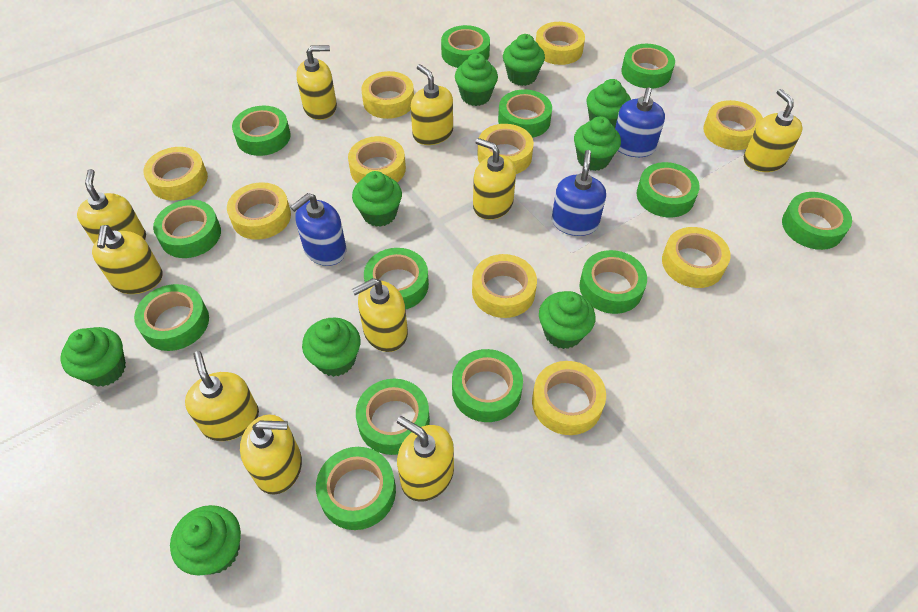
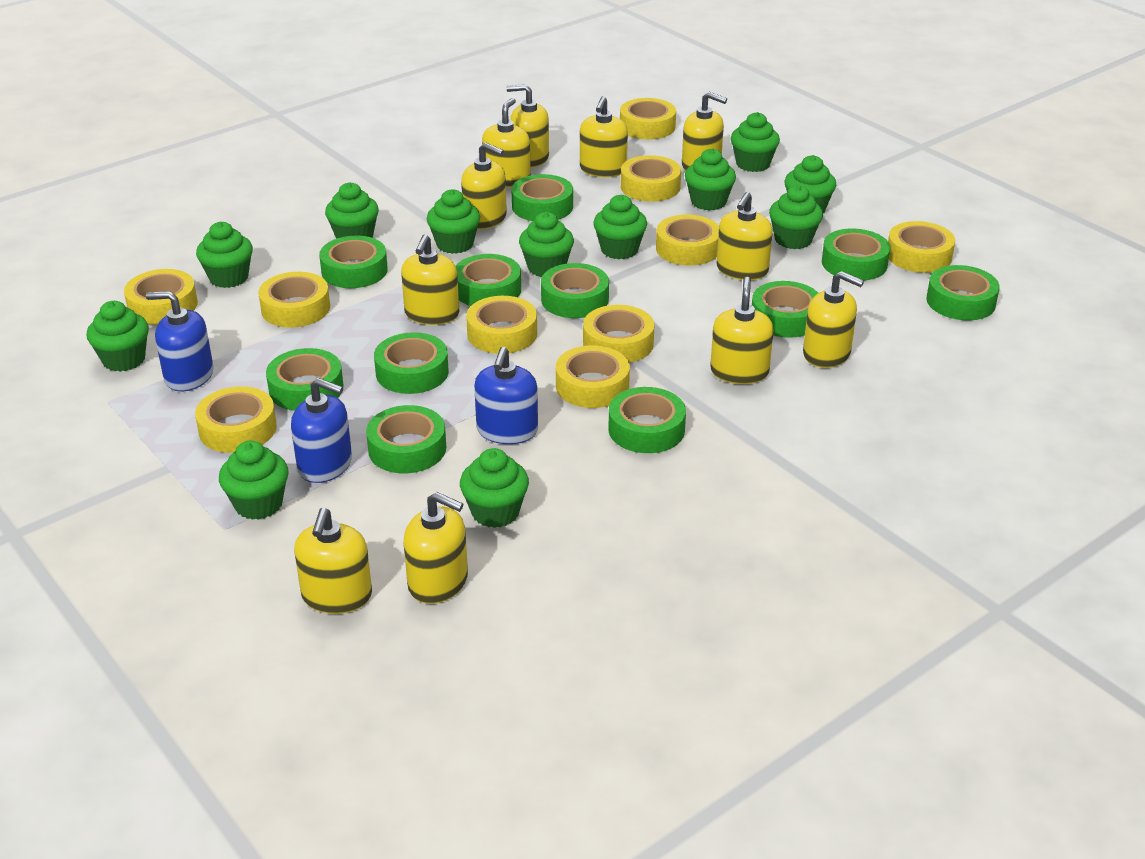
green cupcake: [60,327,126,387] [170,505,241,576] [302,317,360,377] [352,171,402,227] [455,53,498,106] [503,34,545,86] [539,291,595,349] [574,116,621,171] [586,79,631,128] = 9 -> [86,301,149,372] [196,222,253,288] [219,441,289,520] [325,182,379,239] [427,189,480,254] [460,448,529,528] [519,212,574,277] [593,195,647,259] [685,148,736,211] [731,112,780,172] [769,185,823,249] [785,155,836,213] = 12
green tape: [134,284,209,351] [153,200,221,258] [232,106,290,156] [316,447,396,530] [356,379,430,455] [364,248,429,310] [441,25,490,68] [452,349,523,422] [498,89,552,138] [580,250,647,314] [621,44,675,89] [637,162,700,218] [782,192,852,250] = 13 -> [266,348,343,411] [319,236,388,288] [366,405,446,473] [374,332,449,394] [456,254,521,306] [512,174,573,221] [541,263,609,318] [608,387,686,453] [752,281,818,338] [822,228,890,280] [926,265,1000,320] = 11
yellow soap dispenser: [77,169,146,243] [92,225,162,294] [185,351,259,441] [240,415,302,494] [296,45,337,120] [352,278,408,352] [397,416,454,502] [411,64,453,145] [473,138,516,220] [744,89,803,172] = 10 -> [294,508,372,614] [401,234,459,325] [403,492,468,604] [461,142,507,229] [482,98,531,187] [506,84,549,168] [580,96,628,177] [682,92,727,171] [710,277,774,384] [717,192,773,280] [803,271,864,368] = 11

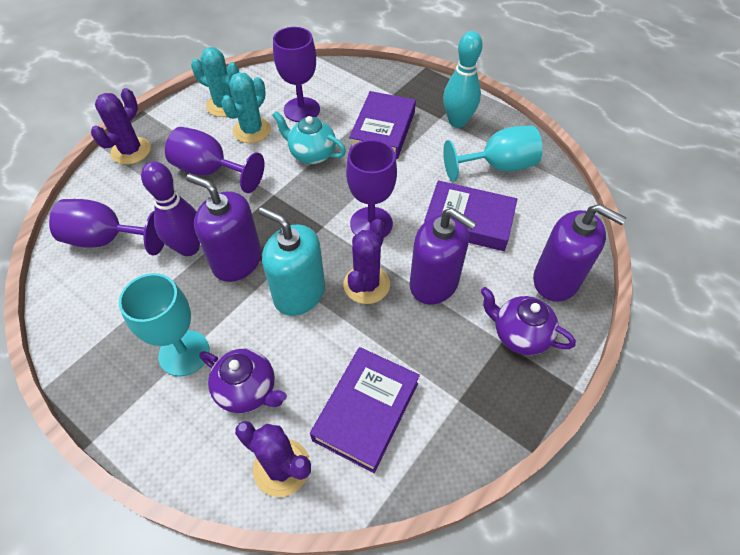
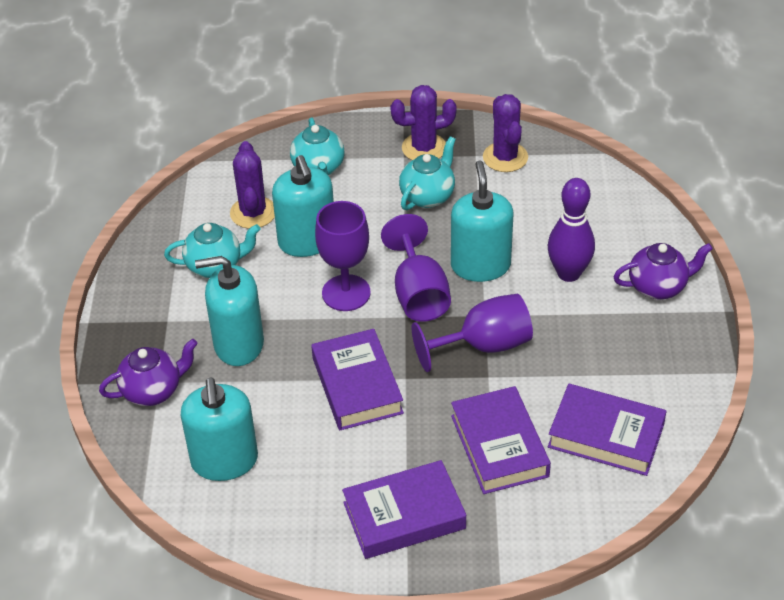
purple book: [310,347,420,473] [349,91,416,160] [424,180,517,251] = 3 -> [311,329,404,430] [342,460,466,559] [451,386,551,494] [548,384,667,476] = 4
purple goblet: [49,199,164,255] [165,127,264,193] [273,27,320,122] [346,140,397,237] = 4 -> [315,201,371,311] [381,214,451,322] [411,294,533,372] = 3
purple soap dispenser: [186,174,262,282] [409,208,477,305] [533,204,626,302] = 3 -> none = 0
turquoise bowling pin: [443,31,483,128] = 1 -> none = 0
turquoise cactus: [191,47,239,117] [221,72,271,143] = 2 -> none = 0
turquoise goblet: [119,273,209,376] [443,126,543,182] = 2 -> none = 0
turquoise soap dispenser: [258,207,325,316] = 1 -> [181,377,258,481] [195,256,264,366] [272,155,334,257] [451,160,513,282] = 4
turquoise teapot: [272,111,346,164] = 1 -> [164,223,260,278] [290,117,345,175] [399,136,456,210] = 3

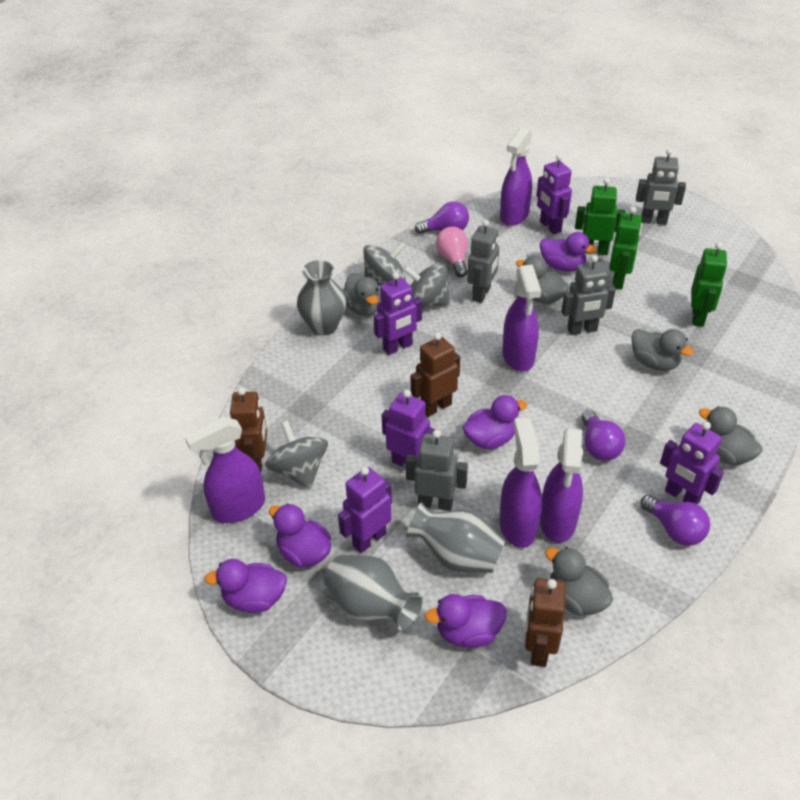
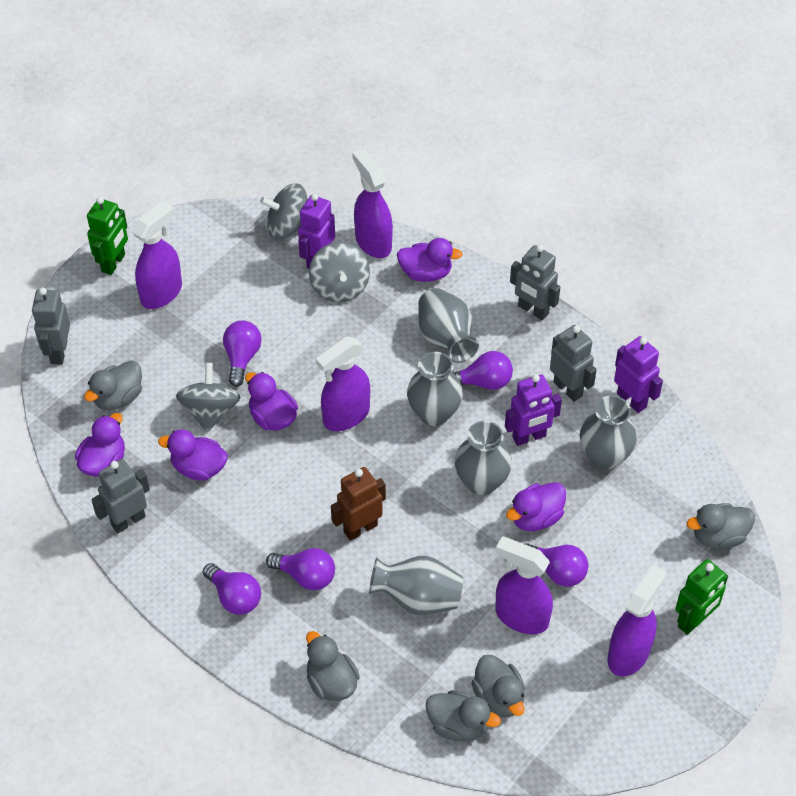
brown robot: [230,387,267,472] [411,333,460,417] [525,578,566,667] = 3 -> [331,467,386,541] = 1
green robot: [575,178,625,255] [609,207,642,290] [691,242,727,327] = 3 -> [87,197,128,275] [675,559,728,635] = 2
grey vase: [297,260,346,336] [324,555,423,631] [406,502,506,573] = 3 -> [369,556,463,615] [407,352,463,426] [418,288,479,363] [455,421,512,495] [580,395,637,470] = 5
pink light bulb: [436,227,468,277] = 1 -> none = 0
purple light bulb: [415,202,469,234] [581,410,626,461] [640,495,710,546] = 3 -> [203,563,261,615] [223,321,262,387] [266,548,335,590] [454,351,513,390] [525,543,588,587] = 5
purple robot: [338,466,392,553] [374,272,422,355] [382,390,436,466] [537,154,572,234] [660,421,724,504] = 5 -> [298,193,335,269] [505,374,562,446] [614,336,663,413] = 3

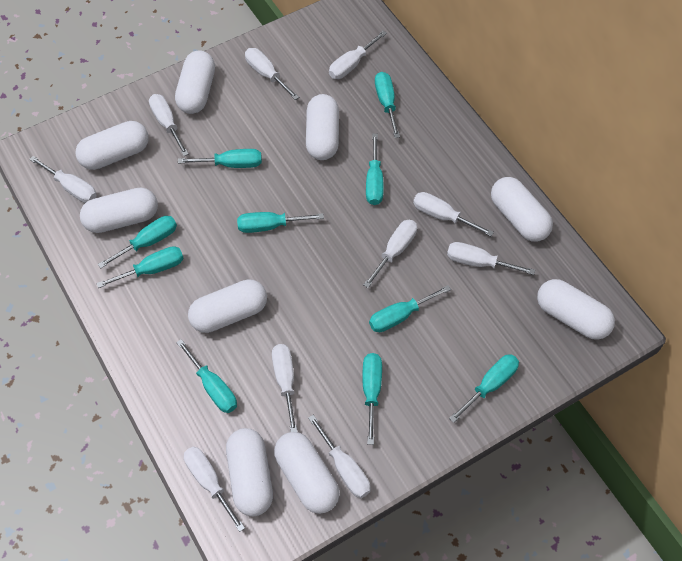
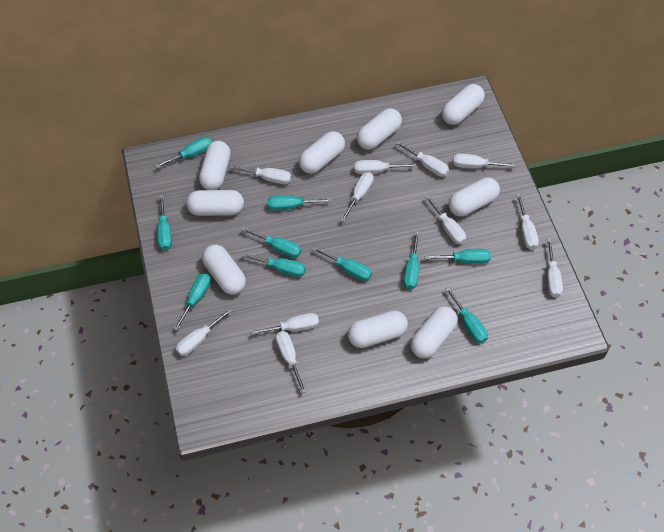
white screwdriver: [29,156,97,203] [149,94,189,156] [184,446,245,532] [245,48,299,100] [272,344,297,432] [308,415,371,498] [329,30,387,79] [363,220,417,288] [413,192,494,236] [447,242,535,275] = 10 -> [176,308,232,356] [230,165,291,184] [251,313,319,335] [276,331,306,393] [340,172,374,222] [354,160,417,174] [396,141,449,177] [425,195,466,245] [453,153,516,168] [516,194,539,250] [547,239,563,298] = 11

########################################

• [HOW TO COMPLETE THIS TASK] Produce the lines from the first line of the entries through the line that contains "turquoise bowling pin: [443,31,483,128]", exactly, leaving the pictures behind.

• [WORKED SOLUTION]
green cupcake: [60,327,126,387] [170,505,241,576] [302,317,360,377] [352,171,402,227] [455,53,498,106] [503,34,545,86] [539,291,595,349] [574,116,621,171] [586,79,631,128] = 9 -> [86,301,149,372] [196,222,253,288] [219,441,289,520] [325,182,379,239] [427,189,480,254] [460,448,529,528] [519,212,574,277] [593,195,647,259] [685,148,736,211] [731,112,780,172] [769,185,823,249] [785,155,836,213] = 12
green tape: [134,284,209,351] [153,200,221,258] [232,106,290,156] [316,447,396,530] [356,379,430,455] [364,248,429,310] [441,25,490,68] [452,349,523,422] [498,89,552,138] [580,250,647,314] [621,44,675,89] [637,162,700,218] [782,192,852,250] = 13 -> [266,348,343,411] [319,236,388,288] [366,405,446,473] [374,332,449,394] [456,254,521,306] [512,174,573,221] [541,263,609,318] [608,387,686,453] [752,281,818,338] [822,228,890,280] [926,265,1000,320] = 11
yellow soap dispenser: [77,169,146,243] [92,225,162,294] [185,351,259,441] [240,415,302,494] [296,45,337,120] [352,278,408,352] [397,416,454,502] [411,64,453,145] [473,138,516,220] [744,89,803,172] = 10 -> [294,508,372,614] [401,234,459,325] [403,492,468,604] [461,142,507,229] [482,98,531,187] [506,84,549,168] [580,96,628,177] [682,92,727,171] [710,277,774,384] [717,192,773,280] [803,271,864,368] = 11

purple book: [310,347,420,473] [349,91,416,160] [424,180,517,251] = 3 -> [311,329,404,430] [342,460,466,559] [451,386,551,494] [548,384,667,476] = 4
purple goblet: [49,199,164,255] [165,127,264,193] [273,27,320,122] [346,140,397,237] = 4 -> [315,201,371,311] [381,214,451,322] [411,294,533,372] = 3
purple soap dispenser: [186,174,262,282] [409,208,477,305] [533,204,626,302] = 3 -> none = 0
turquoise bowling pin: [443,31,483,128] = 1 -> none = 0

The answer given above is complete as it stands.